Go through the records and copy each line where the string "coloured" occurs.

Stored items from a collection:
* * * * *
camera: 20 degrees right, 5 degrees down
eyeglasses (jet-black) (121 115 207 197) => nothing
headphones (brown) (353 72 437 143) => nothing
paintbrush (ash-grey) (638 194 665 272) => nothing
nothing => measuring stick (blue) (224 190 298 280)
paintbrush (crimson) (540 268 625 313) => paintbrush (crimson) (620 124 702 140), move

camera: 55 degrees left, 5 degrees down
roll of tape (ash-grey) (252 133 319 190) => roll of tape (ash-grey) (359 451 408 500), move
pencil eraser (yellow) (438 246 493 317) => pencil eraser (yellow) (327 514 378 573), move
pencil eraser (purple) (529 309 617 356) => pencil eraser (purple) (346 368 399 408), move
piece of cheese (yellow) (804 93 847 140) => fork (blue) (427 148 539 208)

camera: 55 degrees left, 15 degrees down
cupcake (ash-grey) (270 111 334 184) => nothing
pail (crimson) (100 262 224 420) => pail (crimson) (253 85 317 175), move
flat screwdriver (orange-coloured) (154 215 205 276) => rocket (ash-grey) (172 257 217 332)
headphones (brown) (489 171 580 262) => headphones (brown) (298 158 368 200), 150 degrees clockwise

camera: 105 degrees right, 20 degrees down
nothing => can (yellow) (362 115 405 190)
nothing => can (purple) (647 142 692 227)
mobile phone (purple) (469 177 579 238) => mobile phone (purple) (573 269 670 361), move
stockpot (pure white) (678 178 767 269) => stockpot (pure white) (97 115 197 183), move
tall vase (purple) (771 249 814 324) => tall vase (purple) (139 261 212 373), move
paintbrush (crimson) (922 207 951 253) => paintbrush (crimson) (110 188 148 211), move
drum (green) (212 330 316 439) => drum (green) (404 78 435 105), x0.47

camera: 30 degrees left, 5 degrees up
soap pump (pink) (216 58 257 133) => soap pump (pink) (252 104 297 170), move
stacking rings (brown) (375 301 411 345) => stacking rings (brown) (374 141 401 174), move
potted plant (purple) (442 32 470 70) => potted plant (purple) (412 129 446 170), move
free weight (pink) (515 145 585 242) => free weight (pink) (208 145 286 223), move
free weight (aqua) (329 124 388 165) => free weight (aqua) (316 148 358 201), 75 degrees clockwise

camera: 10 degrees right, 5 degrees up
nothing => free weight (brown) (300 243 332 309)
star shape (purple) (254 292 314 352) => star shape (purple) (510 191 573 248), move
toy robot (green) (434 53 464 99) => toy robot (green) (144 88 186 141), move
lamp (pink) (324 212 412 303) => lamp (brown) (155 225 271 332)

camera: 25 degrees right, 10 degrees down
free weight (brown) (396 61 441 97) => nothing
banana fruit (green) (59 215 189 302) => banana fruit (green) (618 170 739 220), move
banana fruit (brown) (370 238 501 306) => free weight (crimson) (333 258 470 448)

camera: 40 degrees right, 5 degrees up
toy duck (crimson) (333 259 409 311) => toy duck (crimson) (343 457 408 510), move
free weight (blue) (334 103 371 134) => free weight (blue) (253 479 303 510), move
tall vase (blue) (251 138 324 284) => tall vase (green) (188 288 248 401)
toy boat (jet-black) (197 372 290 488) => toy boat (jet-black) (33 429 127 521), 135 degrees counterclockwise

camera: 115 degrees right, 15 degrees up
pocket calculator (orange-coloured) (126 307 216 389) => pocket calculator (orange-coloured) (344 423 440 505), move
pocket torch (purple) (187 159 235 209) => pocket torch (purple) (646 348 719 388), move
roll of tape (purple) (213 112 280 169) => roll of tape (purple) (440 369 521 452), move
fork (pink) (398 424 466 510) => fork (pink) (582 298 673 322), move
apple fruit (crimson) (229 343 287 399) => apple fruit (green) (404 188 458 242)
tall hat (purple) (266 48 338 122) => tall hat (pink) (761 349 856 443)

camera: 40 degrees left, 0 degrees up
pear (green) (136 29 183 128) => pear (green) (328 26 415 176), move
* * * * *
_Exercise response_
flat screwdriver (orange-coloured) (154 215 205 276) => rocket (ash-grey) (172 257 217 332)
pocket calculator (orange-coloured) (126 307 216 389) => pocket calculator (orange-coloured) (344 423 440 505), move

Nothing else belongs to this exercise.